[Before-and-after object listings]
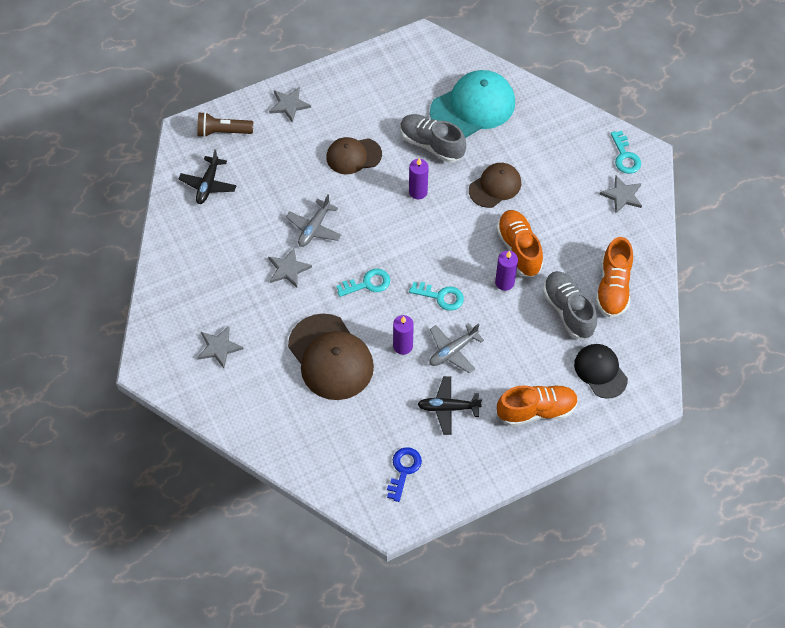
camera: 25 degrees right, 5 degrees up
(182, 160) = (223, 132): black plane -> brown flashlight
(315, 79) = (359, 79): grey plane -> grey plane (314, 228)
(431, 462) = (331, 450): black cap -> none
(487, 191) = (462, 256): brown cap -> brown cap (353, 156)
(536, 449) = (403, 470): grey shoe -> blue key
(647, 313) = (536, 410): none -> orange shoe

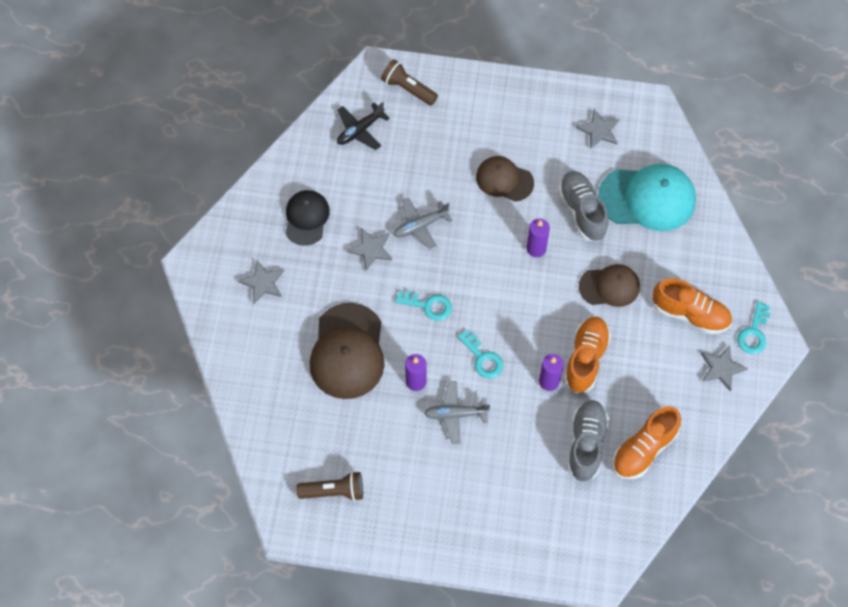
camera: 35 degrees right, 5 degrees up
(289, 105) = (483, 97): grey star -> grey star (598, 130)
(403, 470) = (334, 491): blue key -> brown flashlight
(448, 408) = (412, 462): black plane -> none
(536, 410) = (487, 516): orange shoe -> orange shoe (690, 314)
(600, 371) = (571, 518): black cap -> black cap (306, 218)

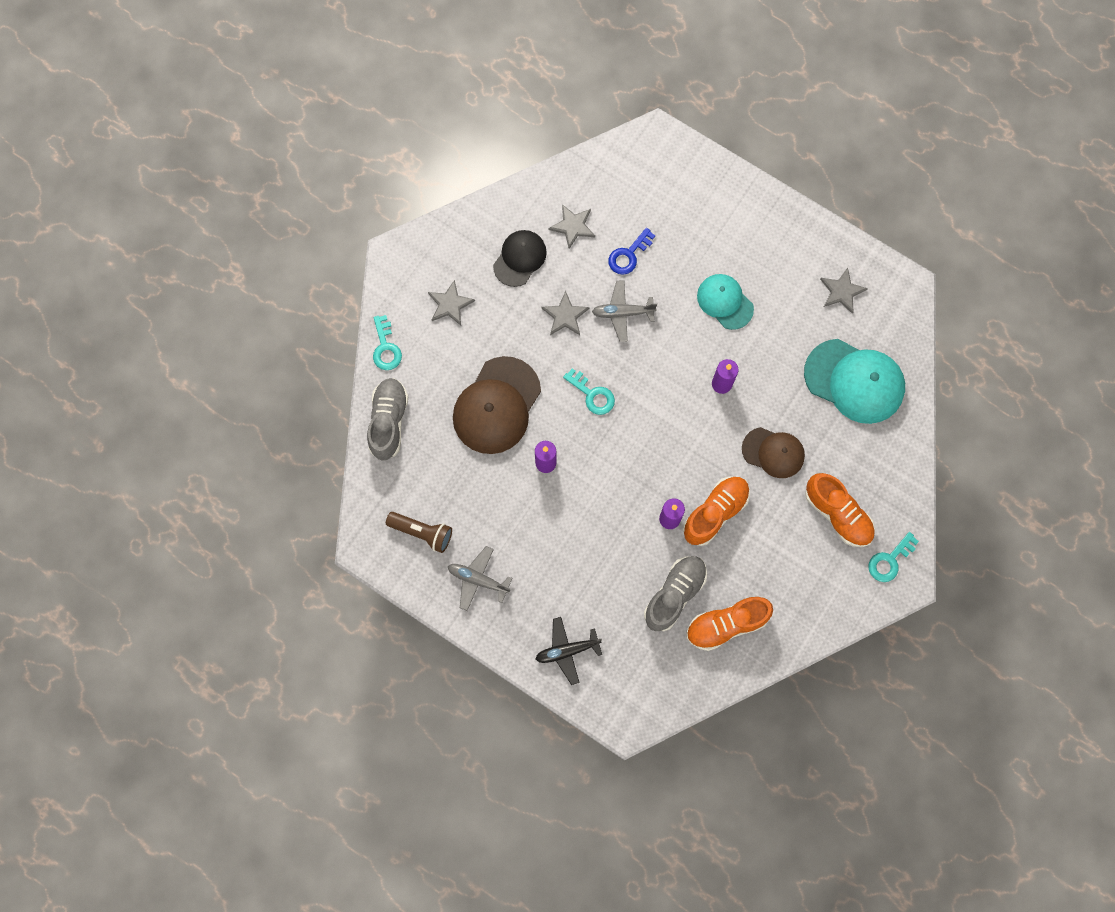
camera: 25 degrees right, 10 degrees up
(360, 130) = (611, 192): black plane -> black plane (567, 651)
(401, 176) = (628, 255): none -> blue key
(408, 88) = (677, 169): brown flashlight -> none
(455, 414) = (567, 510): grey plane -> grey plane (478, 579)
(482, 358) = (618, 468): turquoise key -> turquoise key (386, 348)
(504, 180) = (725, 302): brown cap -> turquoise cap
(582, 211) = (784, 366): grey shoe -> grey shoe (388, 422)
(721, 368) = (840, 581): grey star -> grey star (573, 226)

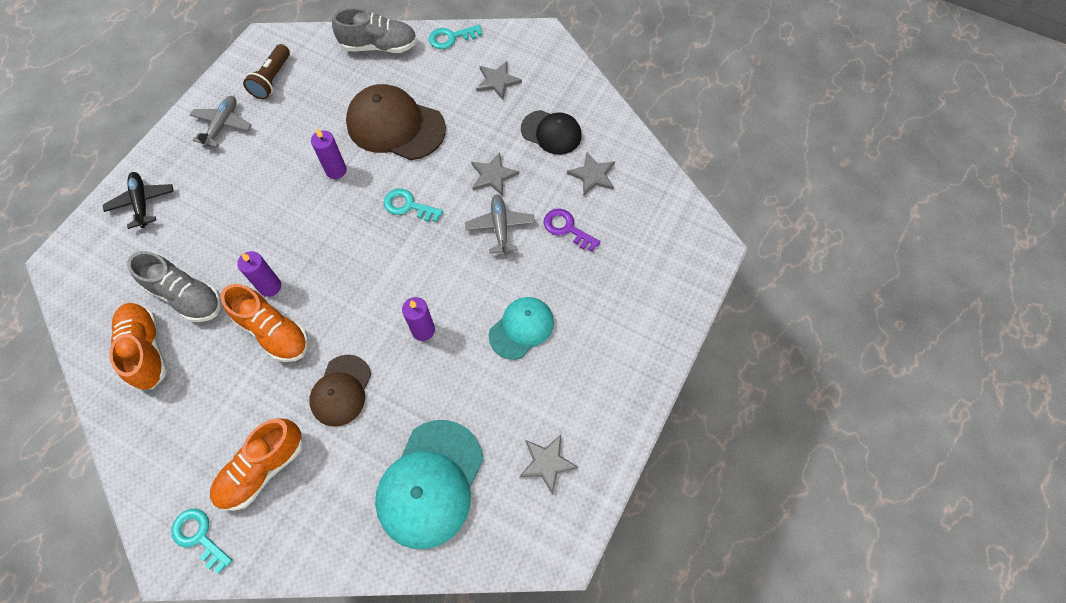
camera: 85 degrees right, 10 degrees down
(592, 394) = (408, 206): turquoise key -> turquoise key turned 75 degrees clockwise
(628, 255) = (567, 228): blue key -> purple key

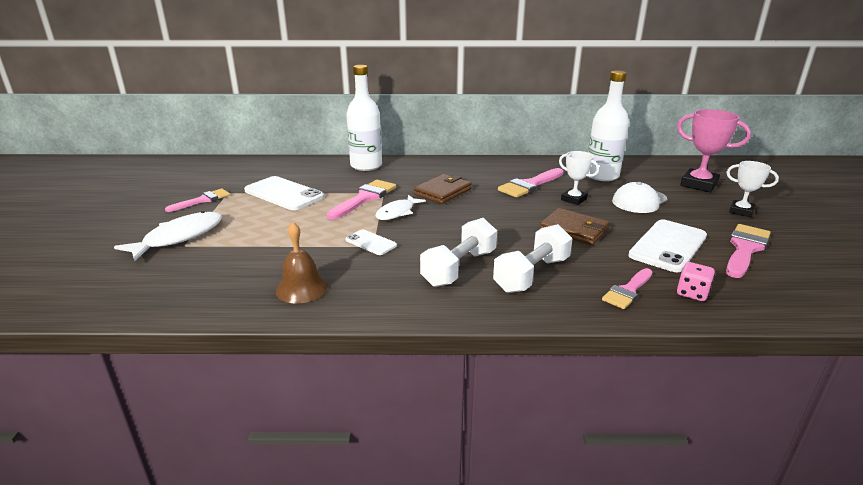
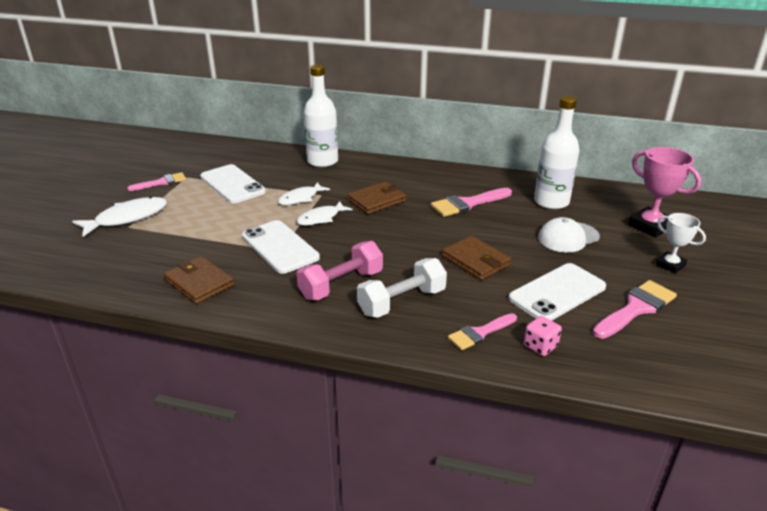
camera: 15 degrees right, 5 degrees up
(302, 288) = (199, 283): brown bell -> brown wallet
(364, 198) = (301, 198): pink brush -> white fish
(371, 243) = (280, 247): white phone -> white phone, size x1.88
(459, 268) = (341, 285): white dumbbell -> pink dumbbell
(573, 199) = (500, 226): white trophy -> none

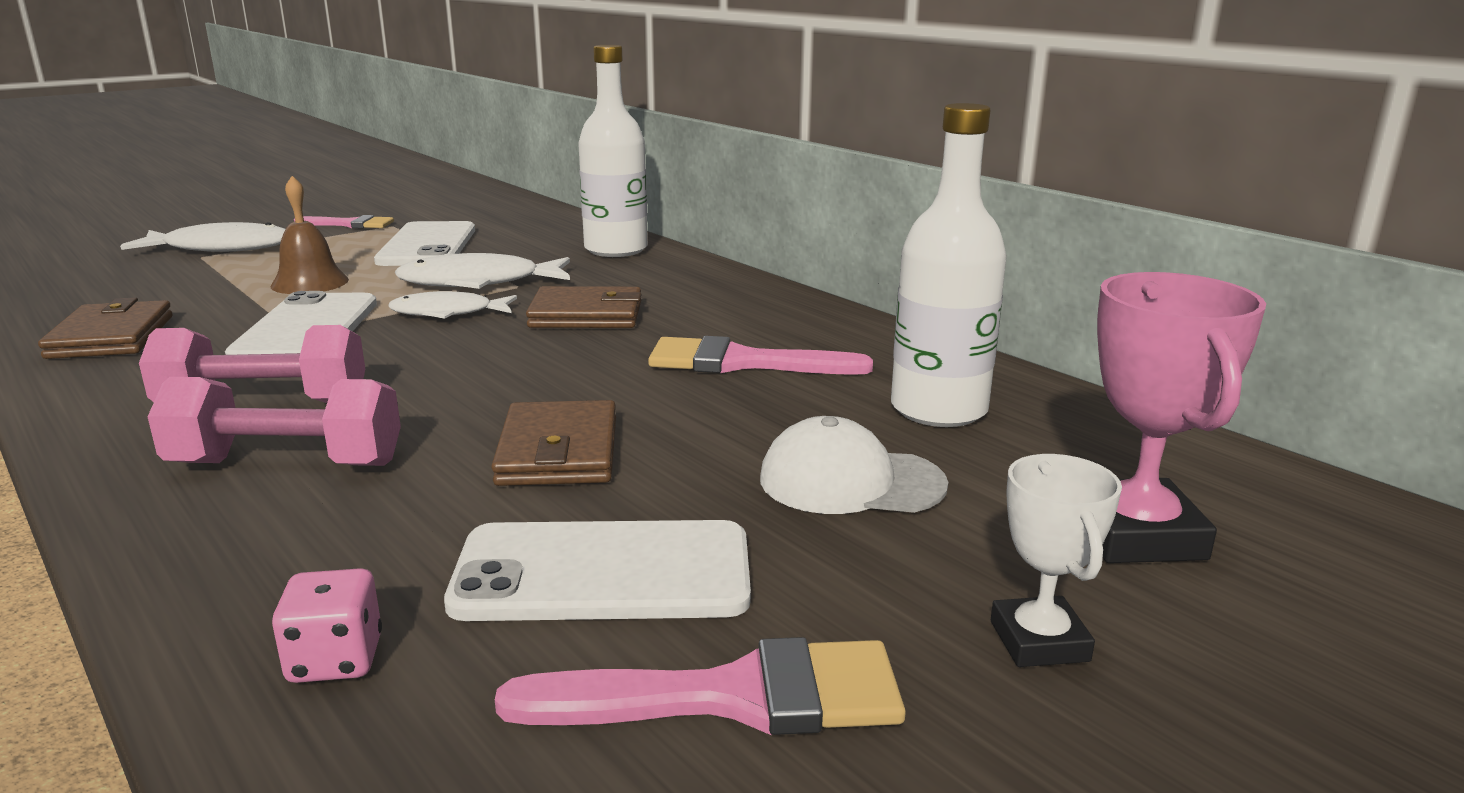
camera: 35 degrees right, 10 degrees down
(224, 223) = (310, 282): none -> brown bell
(301, 198) = (478, 282): white fish -> white fish, size x1.51
(402, 302) = (286, 464): white dumbbell -> pink dumbbell
(480, 333) = (285, 574): pink brush -> none

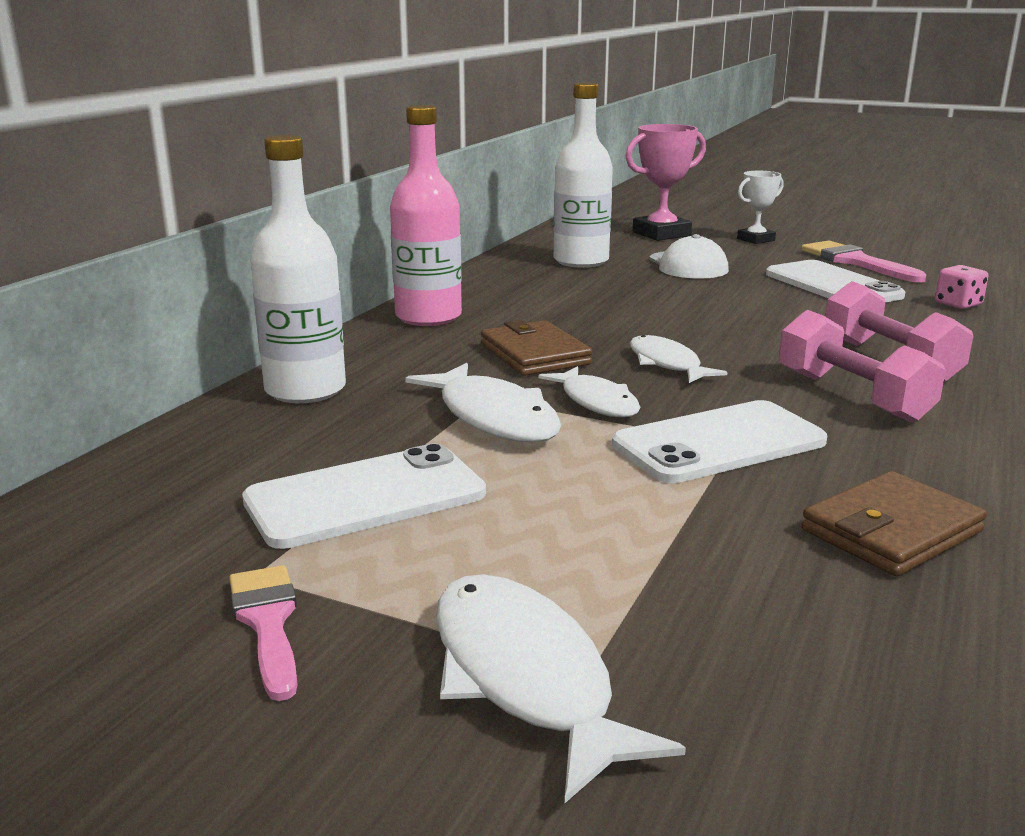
camera: 115 degrees left, 0 degrees up
(310, 282) = (597, 506): brown bell -> none
(479, 355) = (667, 363): none -> white fish
(558, 451) = (757, 312): brown wallet -> none
(741, 362) = (571, 300): pink brush -> none
(751, 298) = (428, 317): none -> pink bottle

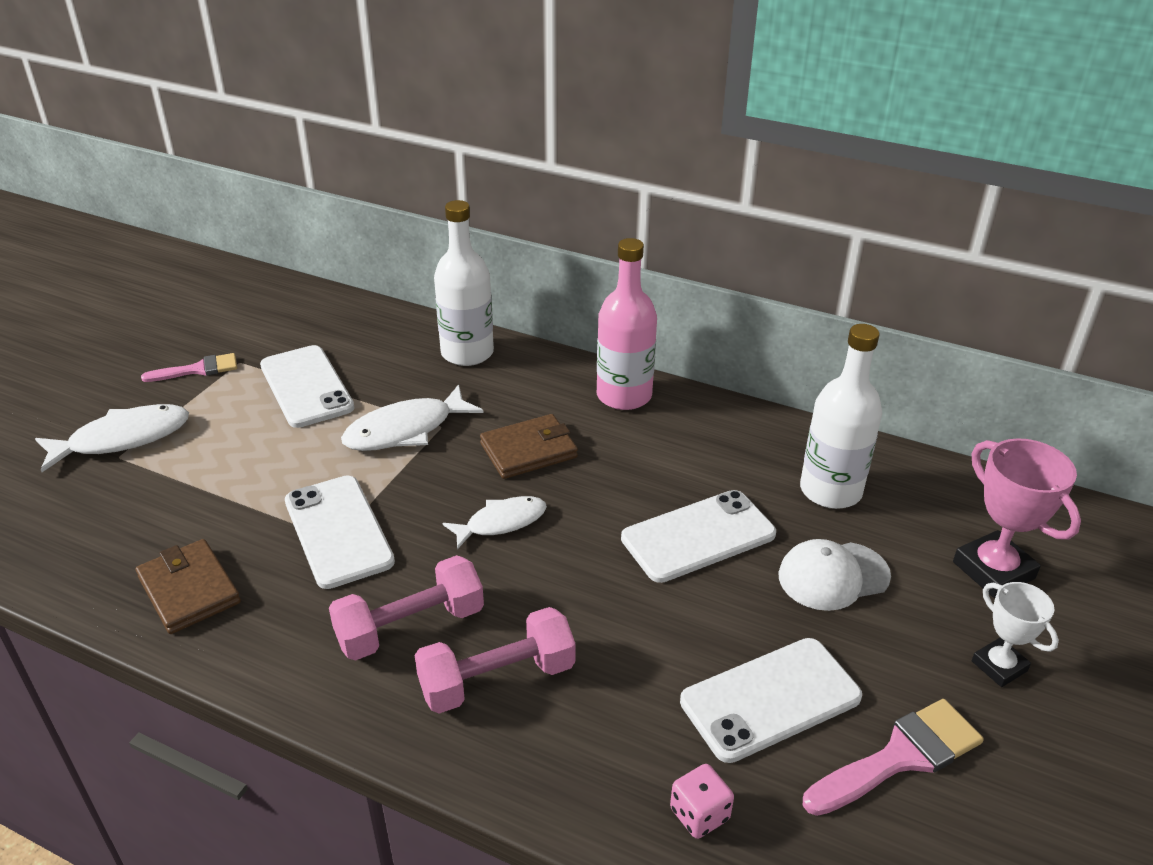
camera: 90 degrees right, 15 degrees up
(596, 402) = (424, 478): white fish -> none
(656, 297) = (698, 536): none -> white phone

### What this task involves
Each line above that includes the word "size" is to be copied.

### Task response
(371, 243) = (280, 247): white phone -> white phone, size x1.88
(301, 198) = (478, 282): white fish -> white fish, size x1.51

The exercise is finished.